▸ Task directions:
Would you repeat the listing below verbatim and drop the images?

▸ Data block:
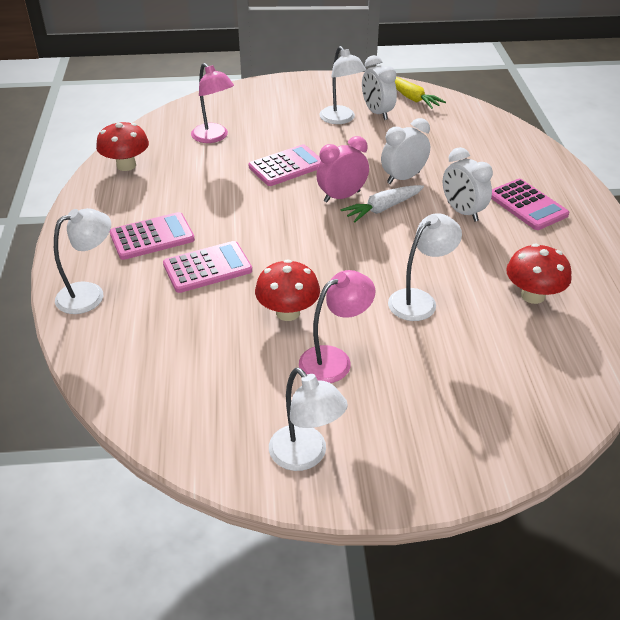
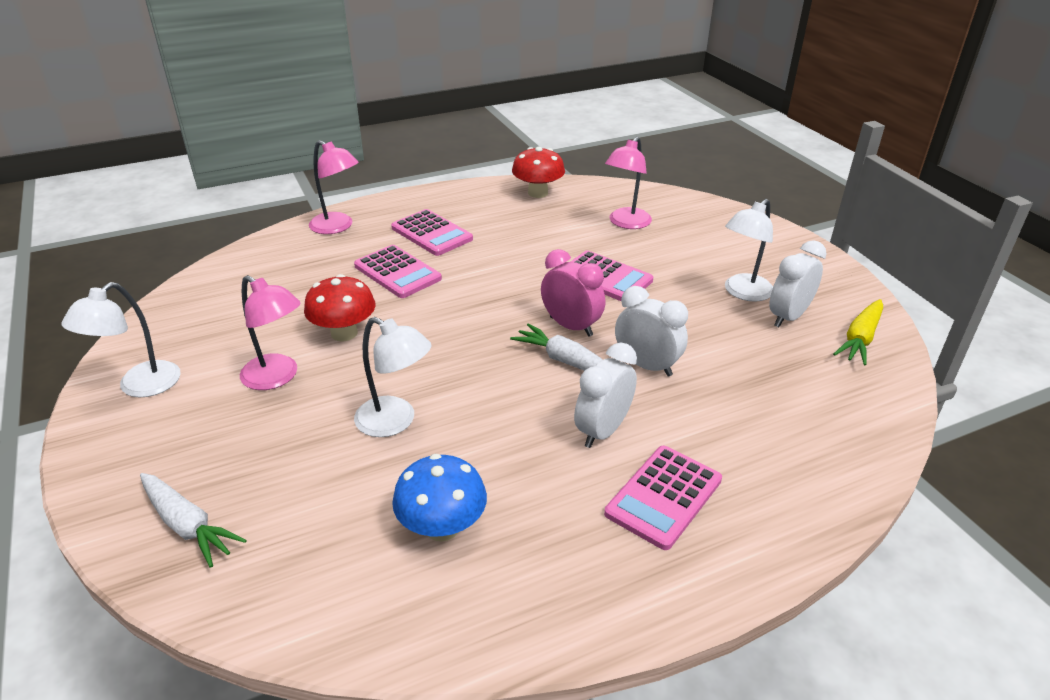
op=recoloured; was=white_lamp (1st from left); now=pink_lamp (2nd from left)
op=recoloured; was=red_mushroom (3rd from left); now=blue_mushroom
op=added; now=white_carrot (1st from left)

▸ Result:
op=recoloured; was=white_lamp (1st from left); now=pink_lamp (2nd from left)
op=recoloured; was=red_mushroom (3rd from left); now=blue_mushroom
op=added; now=white_carrot (1st from left)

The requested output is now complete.